Which lines of the listing below contain the word "DRIVER"? Return them.

### Supplied information
▶

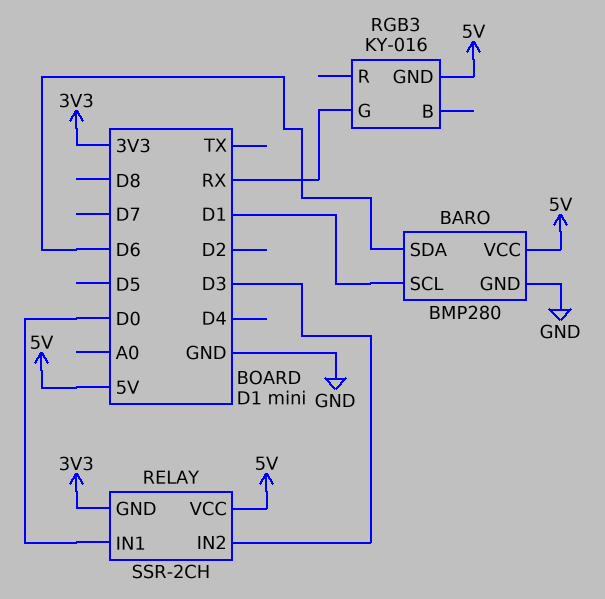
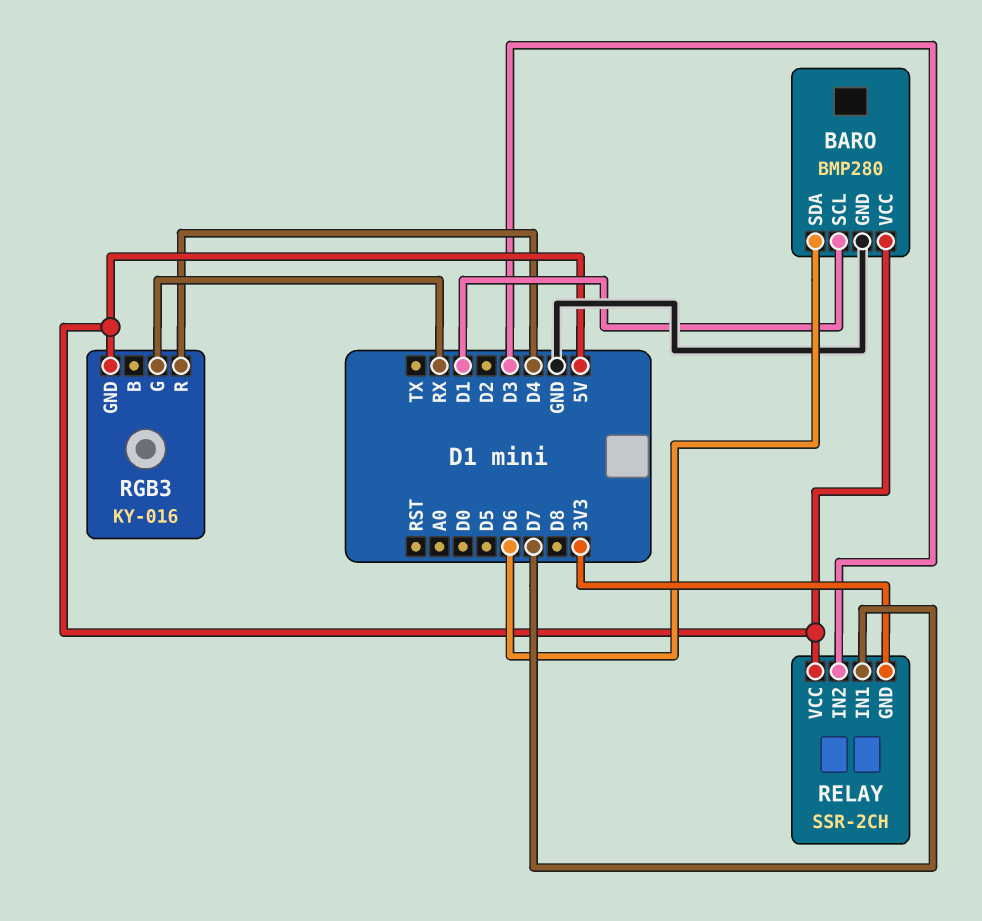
RELAY pin IN1: D0 -> D7
RGB3 pin R: none -> D4

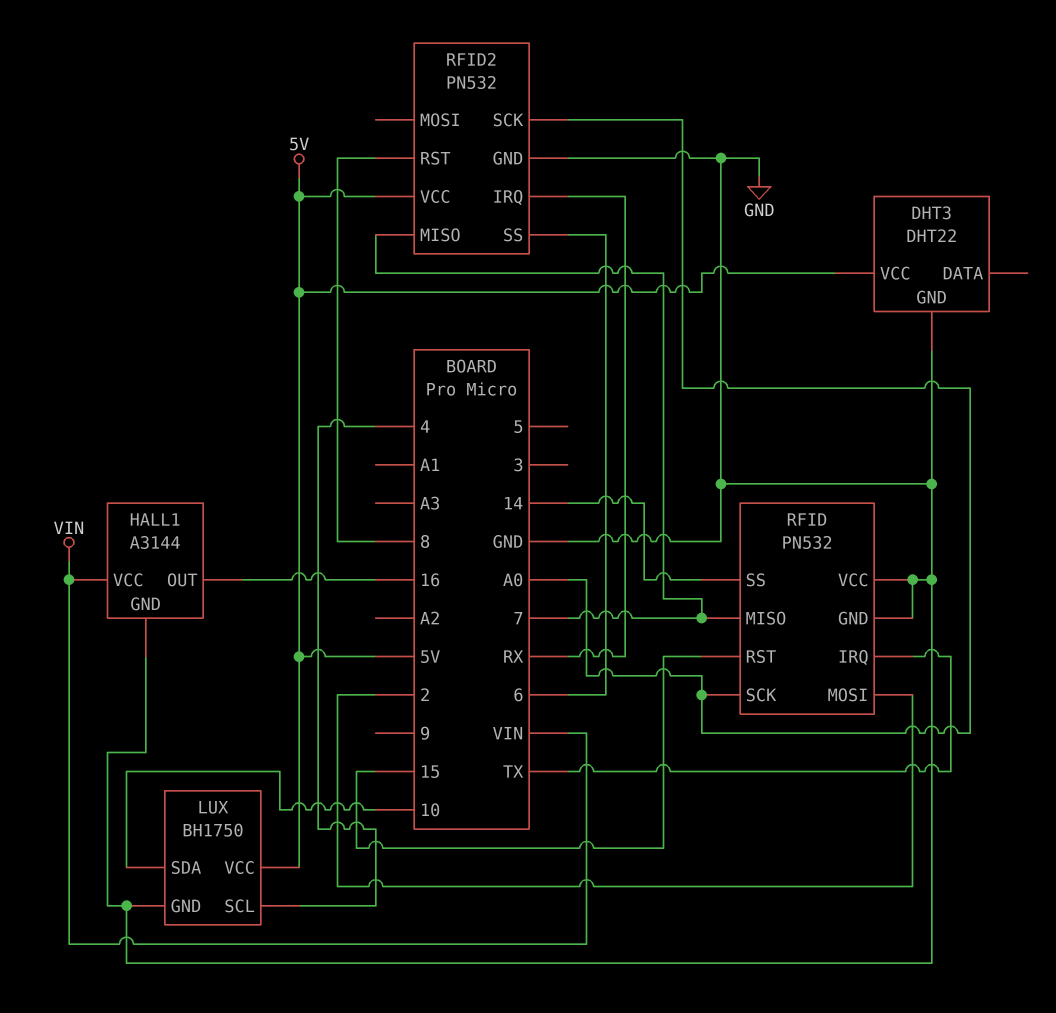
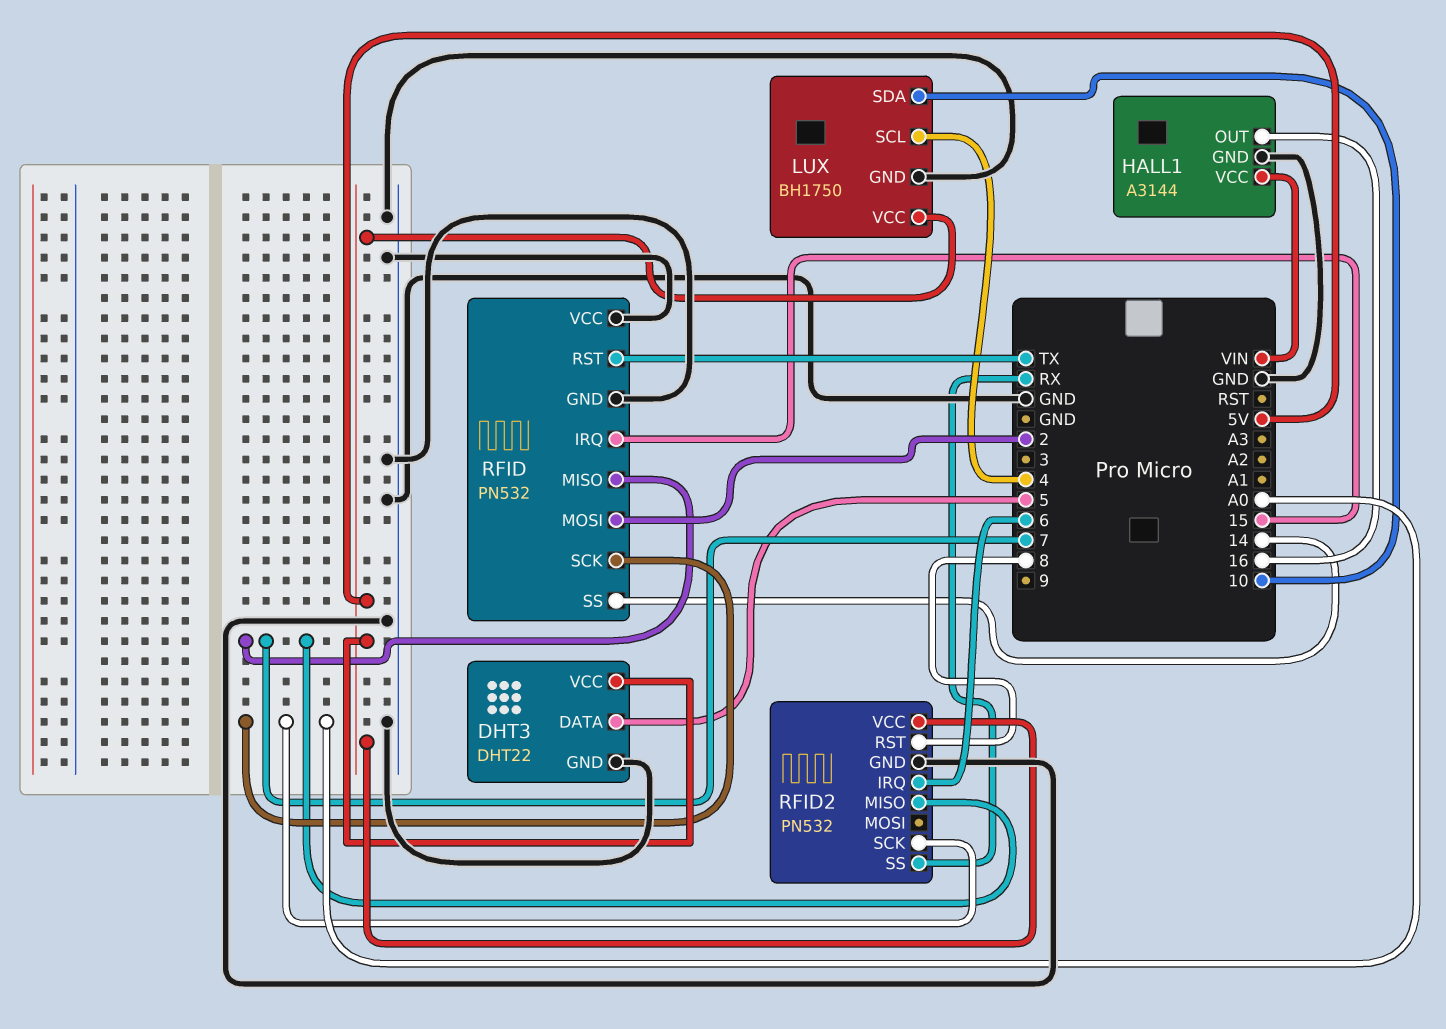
DHT3 pin DATA: none -> 5
RFID pin IRQ: TX -> 15
RFID pin RST: 15 -> TX
RFID2 pin IRQ: RX -> 6
RFID2 pin SS: 6 -> RX

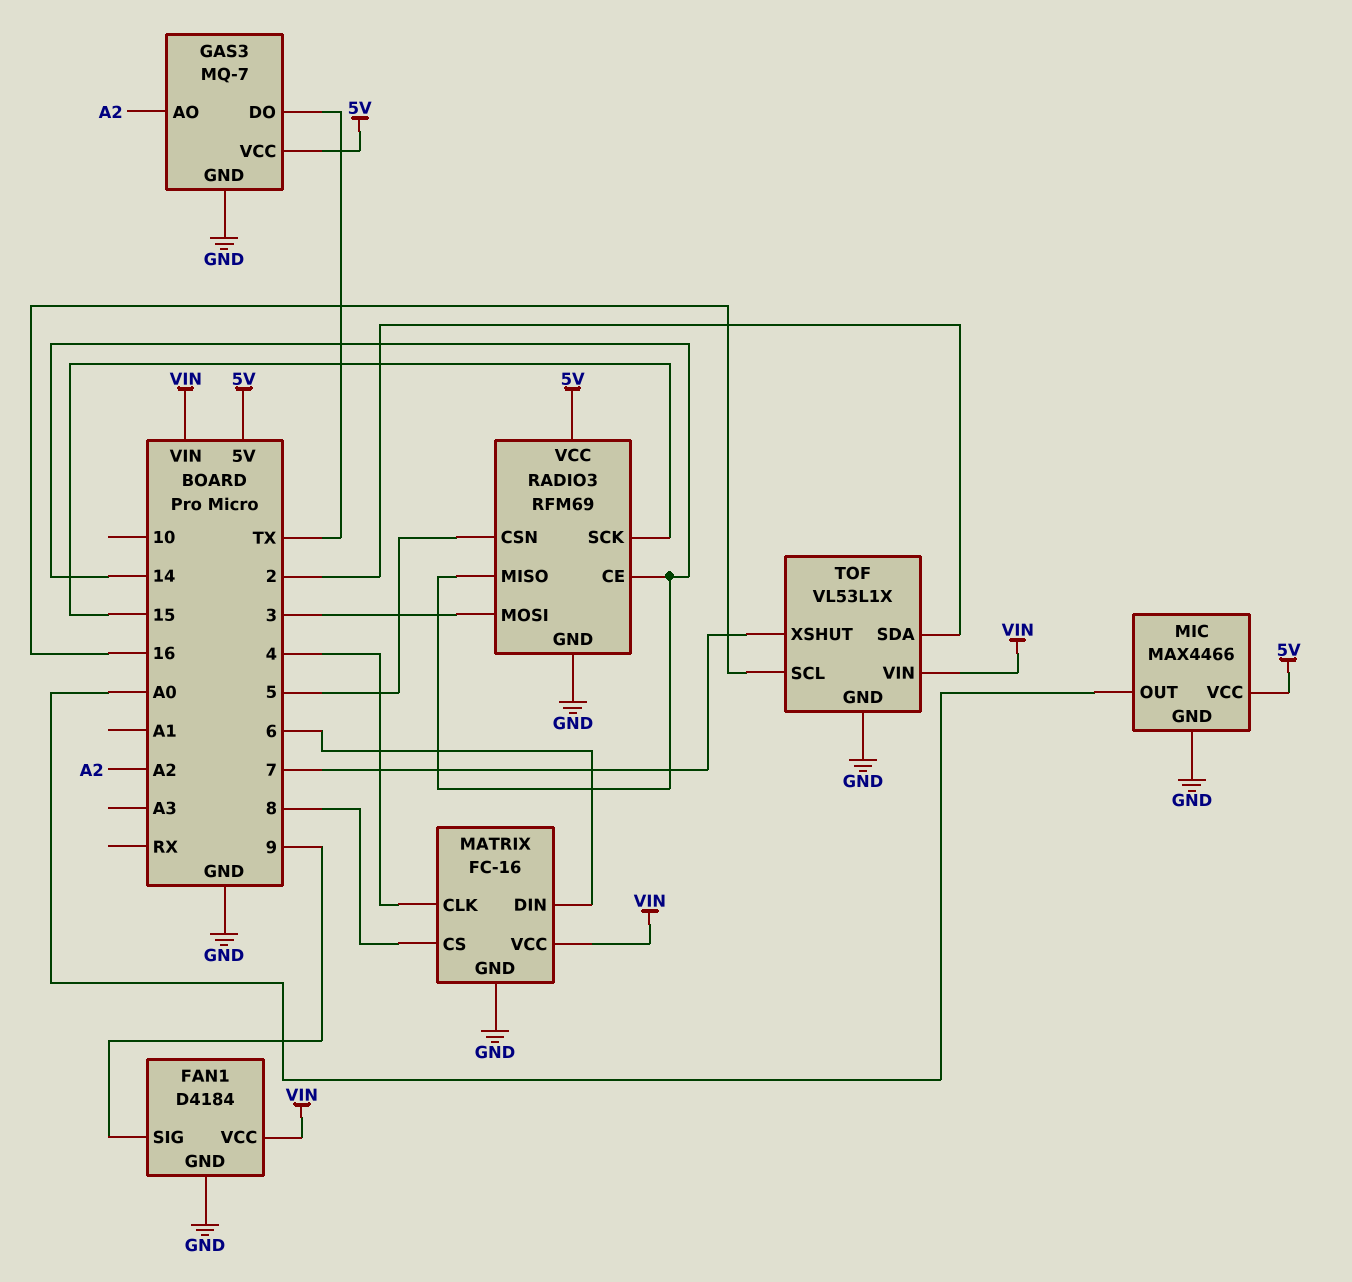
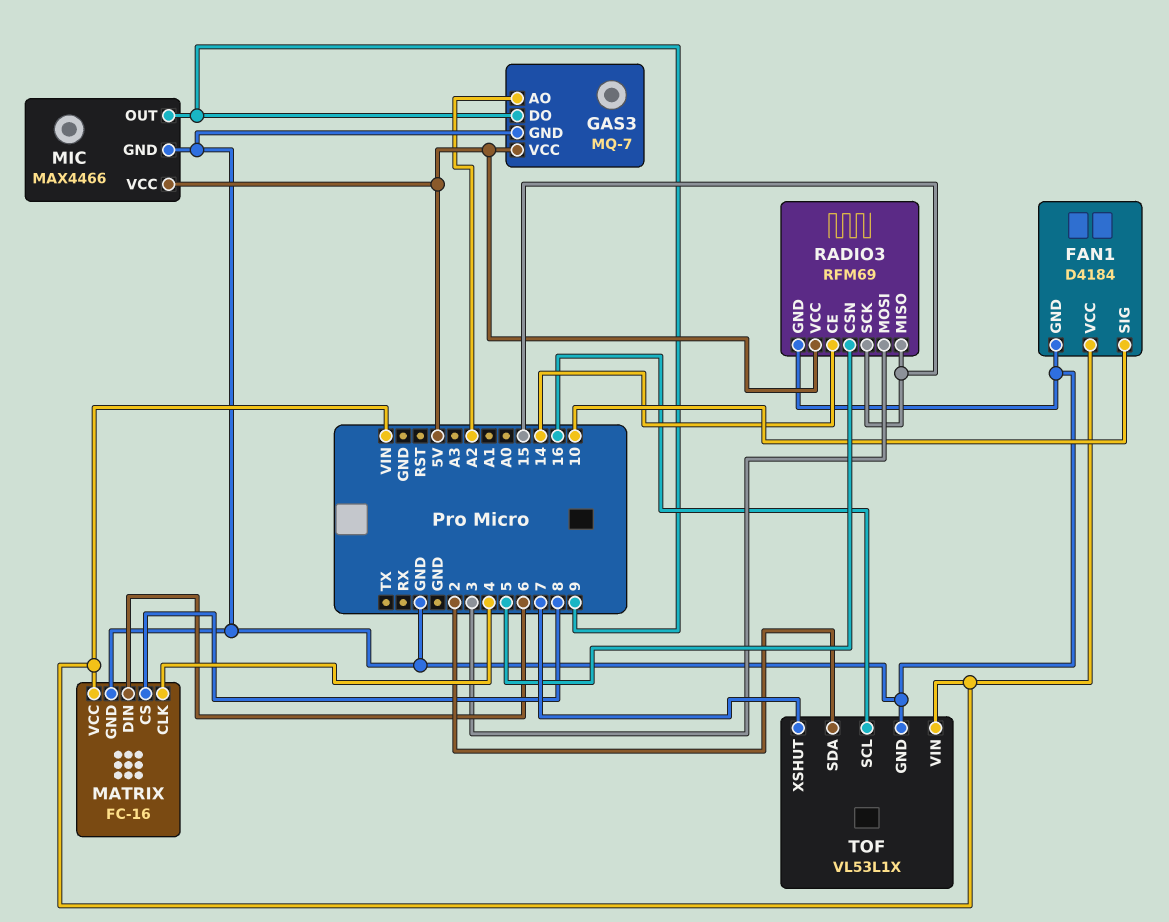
FAN1 pin SIG: 9 -> 10
GAS3 pin DO: TX -> 9
MIC pin OUT: A0 -> 9
RADIO3 pin MISO: 14 -> 15

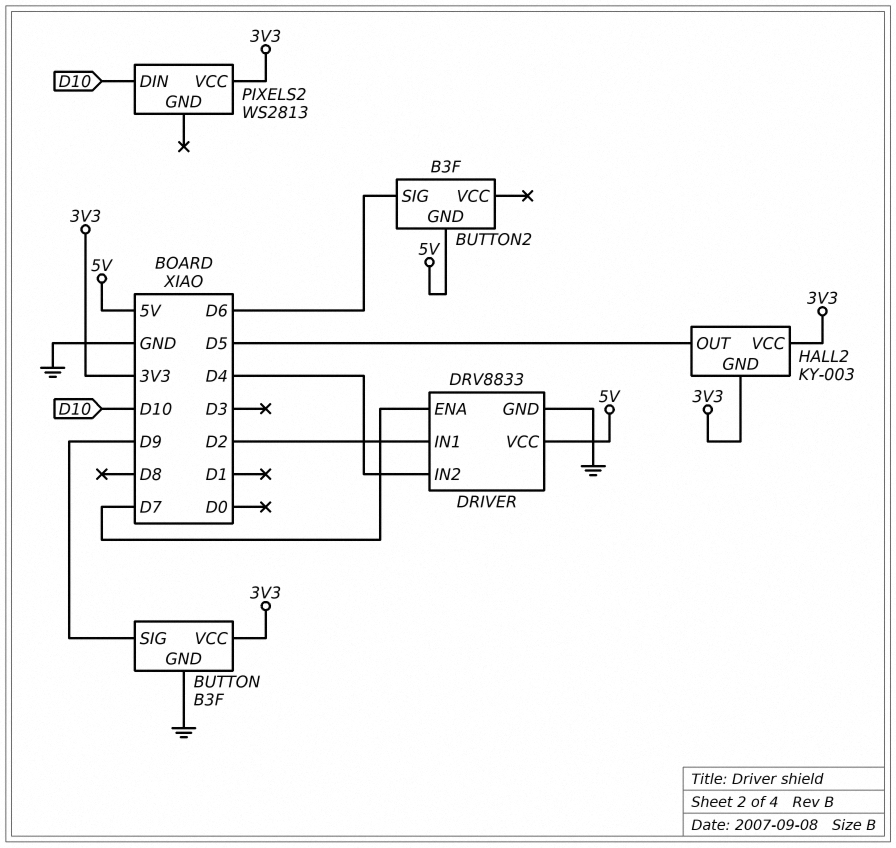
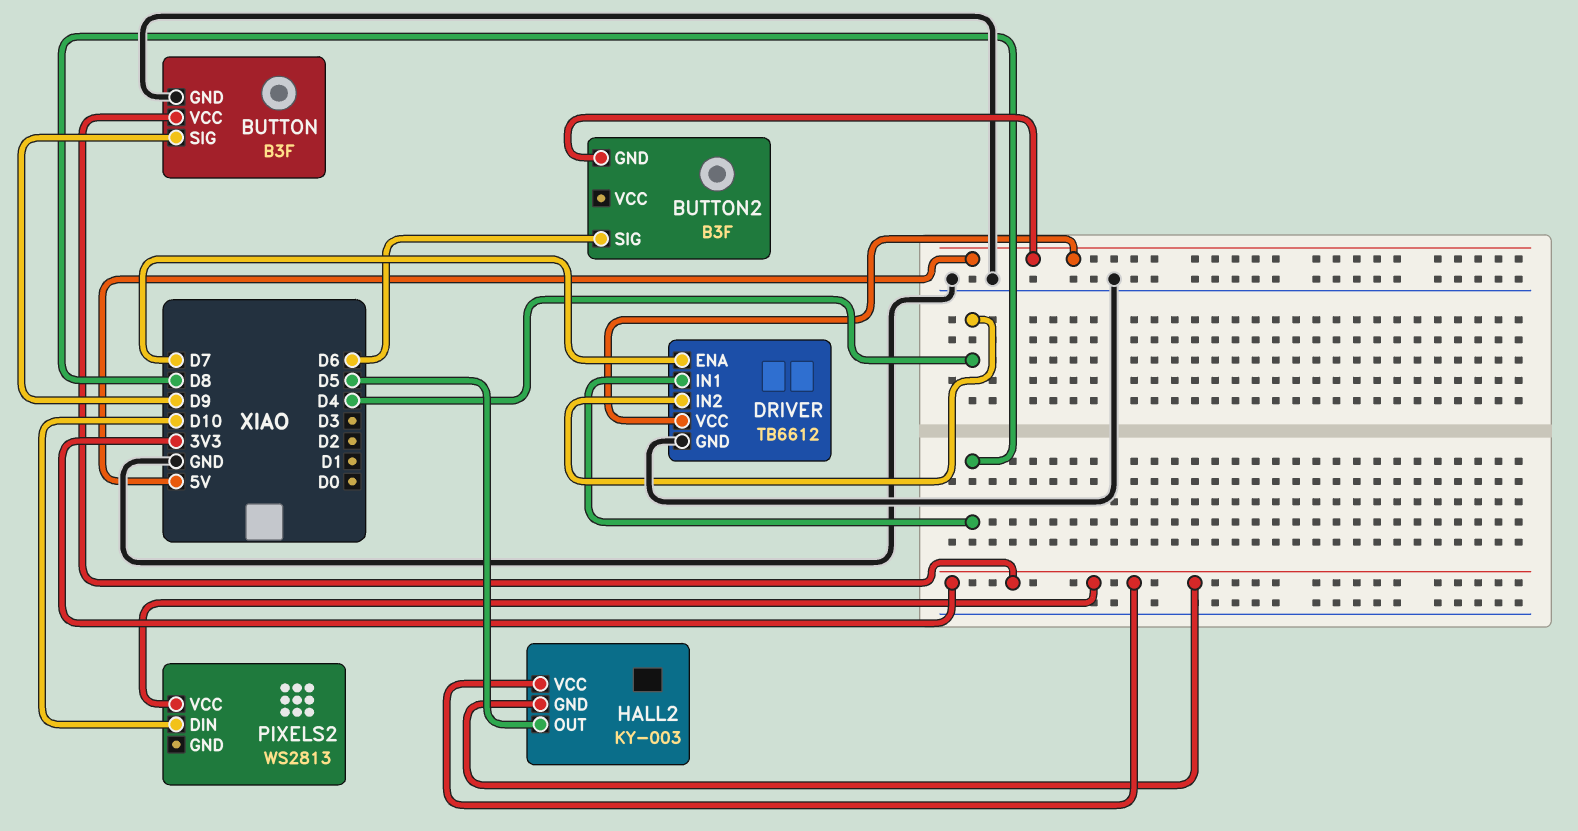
DRIVER: DRV8833 -> TB6612
DRIVER pin IN1: D2 -> D8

◀

### Expected answer
DRIVER: DRV8833 -> TB6612
DRIVER pin IN1: D2 -> D8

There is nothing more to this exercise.